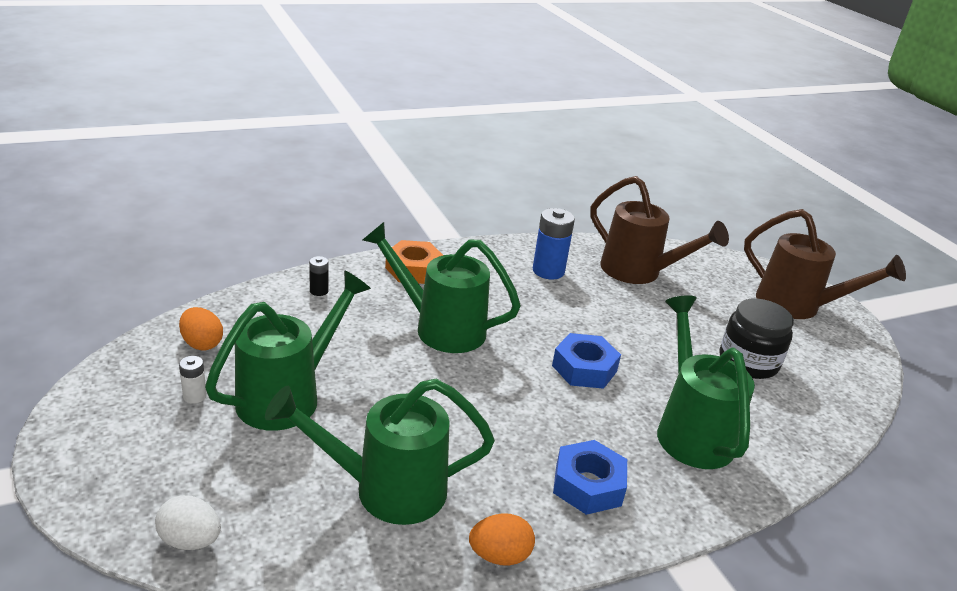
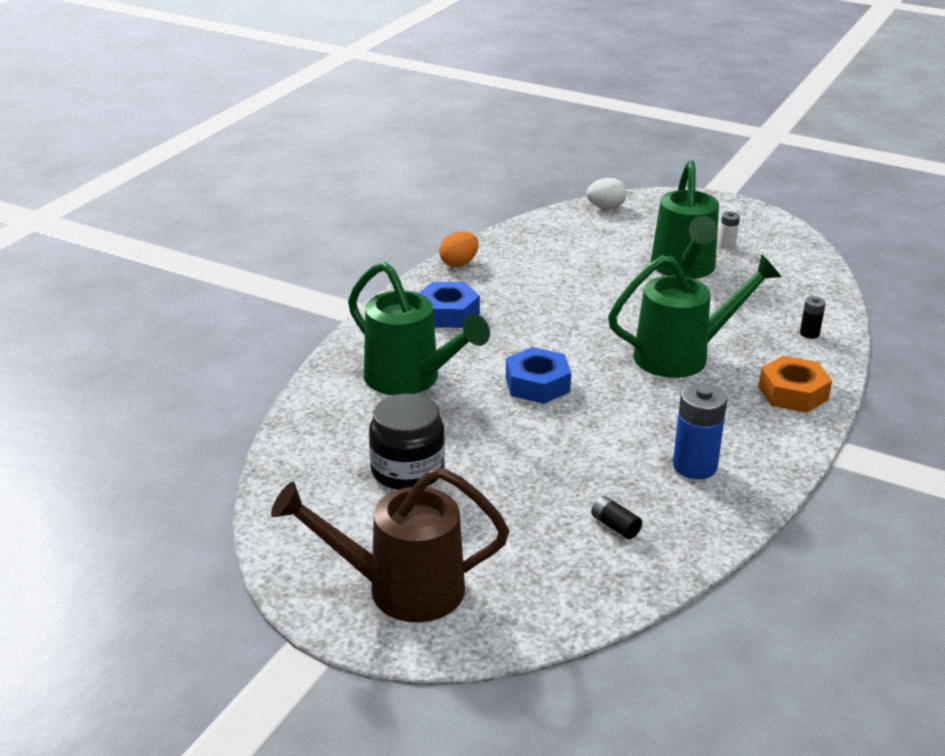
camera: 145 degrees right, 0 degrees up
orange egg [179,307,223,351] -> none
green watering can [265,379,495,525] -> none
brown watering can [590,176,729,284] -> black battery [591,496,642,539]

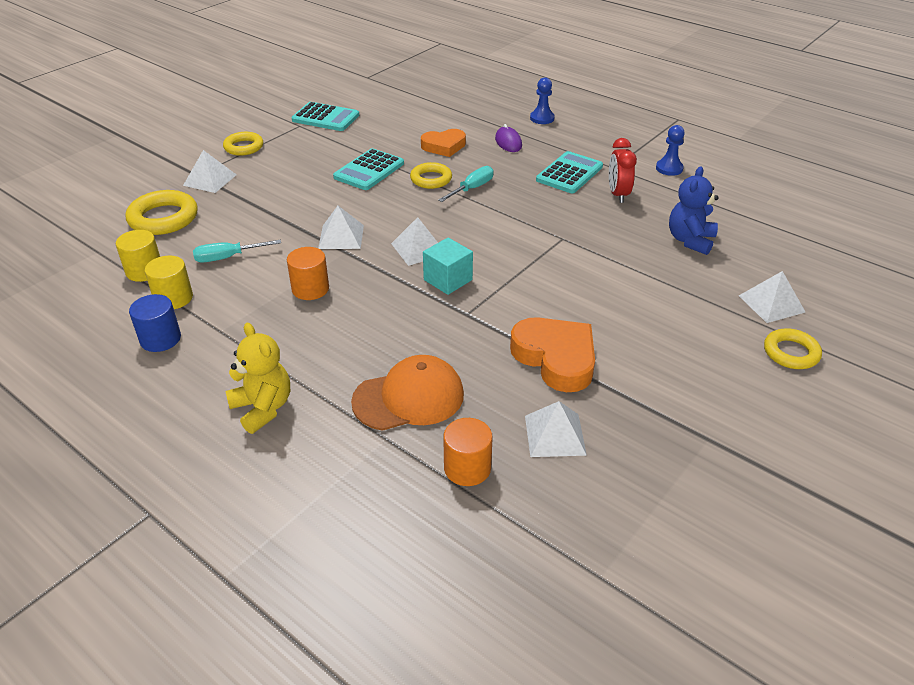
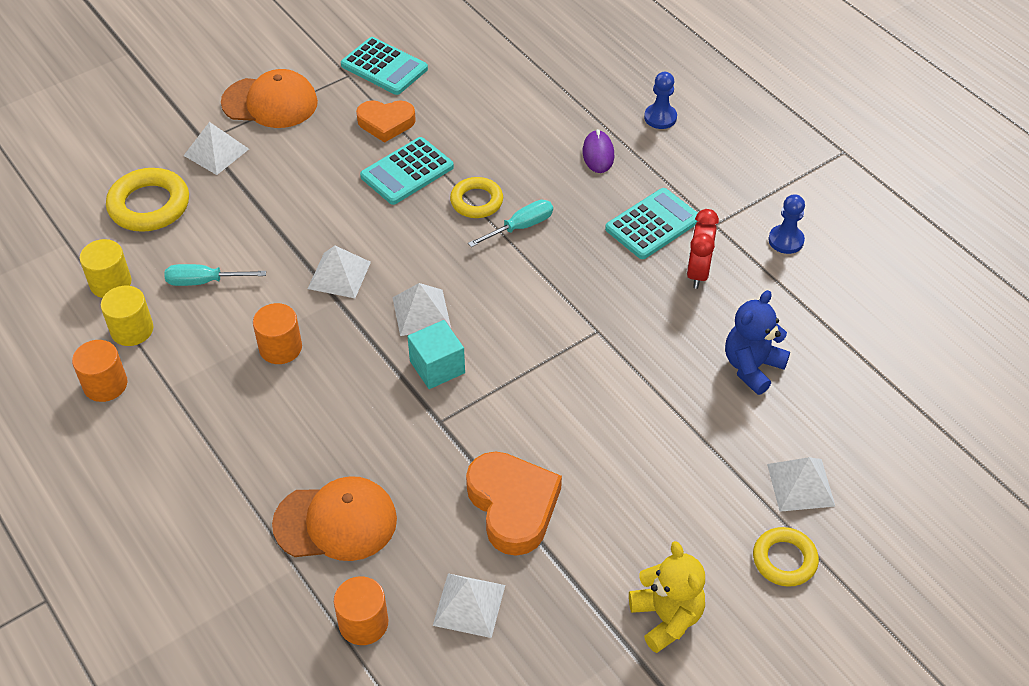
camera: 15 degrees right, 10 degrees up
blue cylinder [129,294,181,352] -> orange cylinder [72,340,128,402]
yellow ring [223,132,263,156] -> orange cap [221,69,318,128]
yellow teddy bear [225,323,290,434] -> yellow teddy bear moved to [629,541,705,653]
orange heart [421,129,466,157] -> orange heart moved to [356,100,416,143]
========
## WHAT YOU NEED TO DO
In the material above, find each line that has the string "orange" and return it.

## YOUR RESPONSE
orange egg [179,307,223,351] -> none
blue cylinder [129,294,181,352] -> orange cylinder [72,340,128,402]
yellow ring [223,132,263,156] -> orange cap [221,69,318,128]
orange heart [421,129,466,157] -> orange heart moved to [356,100,416,143]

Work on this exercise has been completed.